> **Listed entries**:
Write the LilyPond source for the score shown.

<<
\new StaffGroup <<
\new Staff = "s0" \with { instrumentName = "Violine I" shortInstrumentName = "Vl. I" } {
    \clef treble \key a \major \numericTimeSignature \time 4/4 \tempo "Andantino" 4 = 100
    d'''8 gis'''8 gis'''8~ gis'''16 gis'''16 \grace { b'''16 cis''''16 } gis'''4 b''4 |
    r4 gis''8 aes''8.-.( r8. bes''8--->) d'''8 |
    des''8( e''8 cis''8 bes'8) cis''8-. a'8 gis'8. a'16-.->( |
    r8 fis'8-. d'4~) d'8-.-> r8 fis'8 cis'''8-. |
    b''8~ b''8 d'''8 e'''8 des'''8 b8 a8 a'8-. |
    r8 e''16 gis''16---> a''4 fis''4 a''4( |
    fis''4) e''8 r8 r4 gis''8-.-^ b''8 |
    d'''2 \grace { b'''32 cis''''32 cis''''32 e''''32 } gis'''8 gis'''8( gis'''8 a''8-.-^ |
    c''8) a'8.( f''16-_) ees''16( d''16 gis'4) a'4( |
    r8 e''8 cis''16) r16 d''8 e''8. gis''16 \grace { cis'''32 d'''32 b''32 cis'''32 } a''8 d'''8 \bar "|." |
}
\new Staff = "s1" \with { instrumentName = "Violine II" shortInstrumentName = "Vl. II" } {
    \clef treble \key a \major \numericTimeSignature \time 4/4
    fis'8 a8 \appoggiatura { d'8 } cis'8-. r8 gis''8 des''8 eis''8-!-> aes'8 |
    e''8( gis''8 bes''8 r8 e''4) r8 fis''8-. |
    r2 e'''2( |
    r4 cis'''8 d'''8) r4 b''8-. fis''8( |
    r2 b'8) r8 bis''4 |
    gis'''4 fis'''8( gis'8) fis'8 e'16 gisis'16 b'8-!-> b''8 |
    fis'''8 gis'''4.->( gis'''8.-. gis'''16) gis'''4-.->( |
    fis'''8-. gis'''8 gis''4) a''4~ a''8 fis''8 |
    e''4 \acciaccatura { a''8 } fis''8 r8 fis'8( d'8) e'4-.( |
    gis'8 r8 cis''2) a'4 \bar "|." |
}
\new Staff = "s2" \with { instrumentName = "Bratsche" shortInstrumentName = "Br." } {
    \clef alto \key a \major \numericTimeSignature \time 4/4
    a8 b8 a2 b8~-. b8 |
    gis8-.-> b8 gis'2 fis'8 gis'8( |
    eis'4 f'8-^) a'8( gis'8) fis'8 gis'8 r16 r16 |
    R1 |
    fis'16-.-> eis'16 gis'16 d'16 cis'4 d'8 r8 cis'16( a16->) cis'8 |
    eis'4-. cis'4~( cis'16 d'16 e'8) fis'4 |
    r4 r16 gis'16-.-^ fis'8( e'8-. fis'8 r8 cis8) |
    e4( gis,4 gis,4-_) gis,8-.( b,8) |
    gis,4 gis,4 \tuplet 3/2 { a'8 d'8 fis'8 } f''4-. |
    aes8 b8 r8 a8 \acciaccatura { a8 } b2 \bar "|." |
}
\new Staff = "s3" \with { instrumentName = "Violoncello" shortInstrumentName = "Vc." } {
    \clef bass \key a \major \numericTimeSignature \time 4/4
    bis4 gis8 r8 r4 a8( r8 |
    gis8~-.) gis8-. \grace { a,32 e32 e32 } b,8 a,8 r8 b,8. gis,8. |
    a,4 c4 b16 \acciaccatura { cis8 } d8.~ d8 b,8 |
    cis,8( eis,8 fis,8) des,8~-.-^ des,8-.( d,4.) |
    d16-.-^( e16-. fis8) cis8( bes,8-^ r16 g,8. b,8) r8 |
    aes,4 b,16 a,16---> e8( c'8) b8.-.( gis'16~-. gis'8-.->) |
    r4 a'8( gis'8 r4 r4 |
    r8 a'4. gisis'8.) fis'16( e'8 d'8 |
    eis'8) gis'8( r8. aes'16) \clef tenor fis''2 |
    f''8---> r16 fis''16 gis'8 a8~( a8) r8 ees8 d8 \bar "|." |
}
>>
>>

> **Work instructions**:
Return every line of the records above that contains the string "instrumentName", matching case exactly.

> **Written solution**:
\new Staff = "s0" \with { instrumentName = "Violine I" shortInstrumentName = "Vl. I" } {
\new Staff = "s1" \with { instrumentName = "Violine II" shortInstrumentName = "Vl. II" } {
\new Staff = "s2" \with { instrumentName = "Bratsche" shortInstrumentName = "Br." } {
\new Staff = "s3" \with { instrumentName = "Violoncello" shortInstrumentName = "Vc." } {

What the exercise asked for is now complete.